THE TASK -> In the records below, find the line containing "second_place: [57, 248, 154, 320]" and the line containing "first_place: [204, 354, 309, 473]"; please repeat exactly the lines from one to the other, both included, and nothing more.

RECORDS SUPPLIED ->
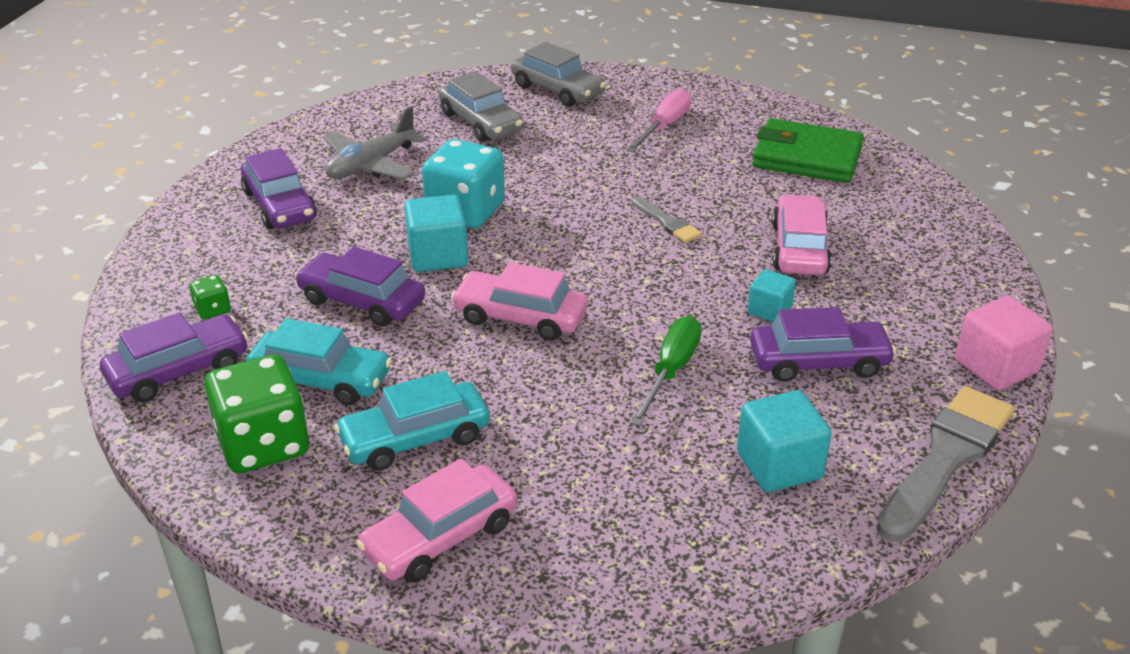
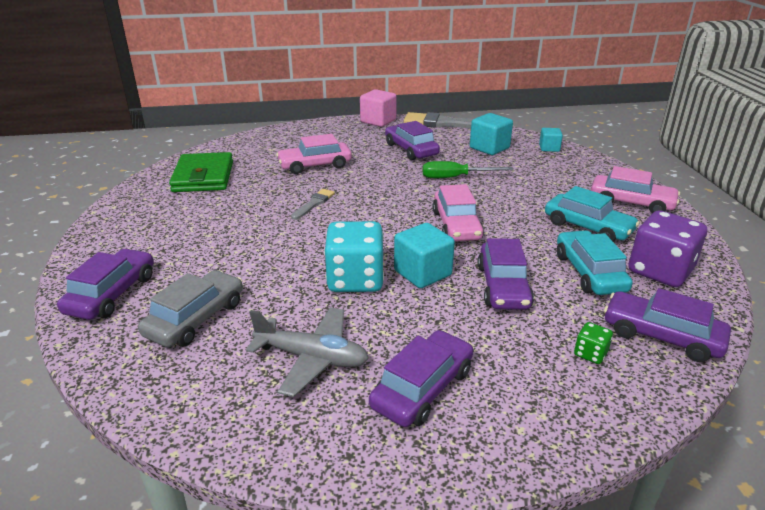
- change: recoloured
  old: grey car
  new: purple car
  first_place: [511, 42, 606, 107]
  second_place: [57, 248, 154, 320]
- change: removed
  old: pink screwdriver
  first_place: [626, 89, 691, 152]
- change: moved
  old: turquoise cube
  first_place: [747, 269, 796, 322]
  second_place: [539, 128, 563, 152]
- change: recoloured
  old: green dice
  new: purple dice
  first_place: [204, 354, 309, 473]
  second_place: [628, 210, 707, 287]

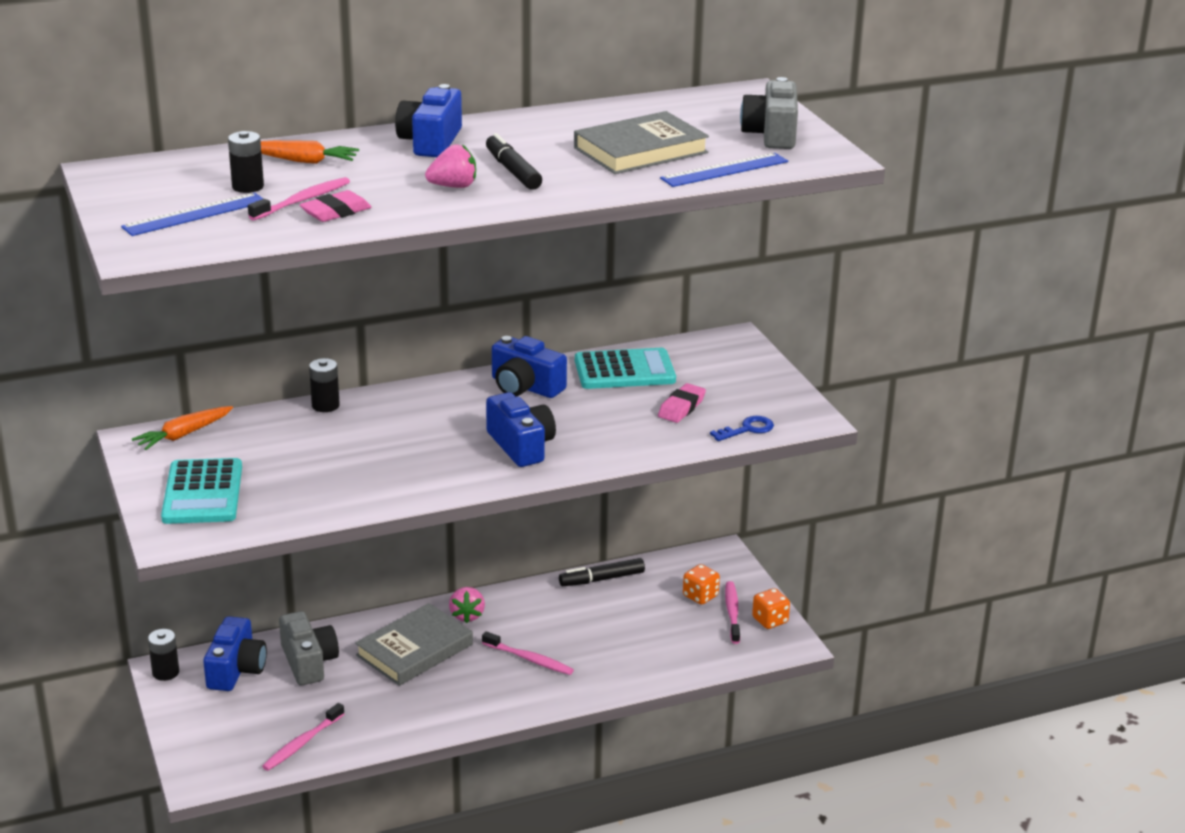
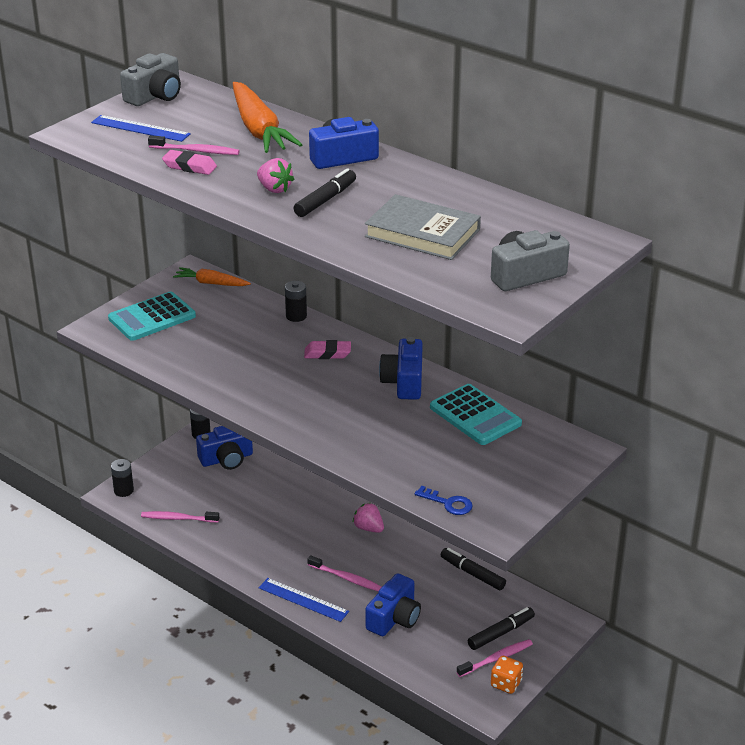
- change: moved
  old: black battery
  first_place: [228, 131, 264, 193]
  second_place: [111, 459, 134, 497]
- change: resized
  old: orange carrot
  first_place: [261, 140, 359, 164]
  second_place: [233, 82, 302, 153]
  factor: 1.78
- change: moved
  old: blue ruler
  first_place: [660, 153, 788, 187]
  second_place: [259, 578, 349, 622]
- change: moved
  old: pink eraser
  first_place: [658, 383, 706, 423]
  second_place: [304, 340, 351, 359]
- change: moved
  old: blue camera
  first_place: [486, 392, 556, 467]
  second_place: [366, 573, 421, 636]
- change: replaced
  old: orange dice
  new: black marker
  first_place: [683, 564, 720, 605]
  second_place: [468, 607, 535, 650]
- change: turned
  old: pink strawberry
  first_place: [449, 587, 485, 623]
  second_place: [352, 503, 384, 533]
  degrees: 75
- change: removed
  old: grey book
  first_place: [355, 603, 473, 686]
- change: moved
  old: grey camera
  first_place: [279, 611, 339, 685]
  second_place: [120, 53, 181, 106]
- change: turned
  old: pink toothbrush
  first_place: [482, 631, 574, 675]
  second_place: [307, 555, 382, 592]
  degrees: -60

EXERCISE ANSWER ->
  second_place: [57, 248, 154, 320]
- change: removed
  old: pink screwdriver
  first_place: [626, 89, 691, 152]
- change: moved
  old: turquoise cube
  first_place: [747, 269, 796, 322]
  second_place: [539, 128, 563, 152]
- change: recoloured
  old: green dice
  new: purple dice
  first_place: [204, 354, 309, 473]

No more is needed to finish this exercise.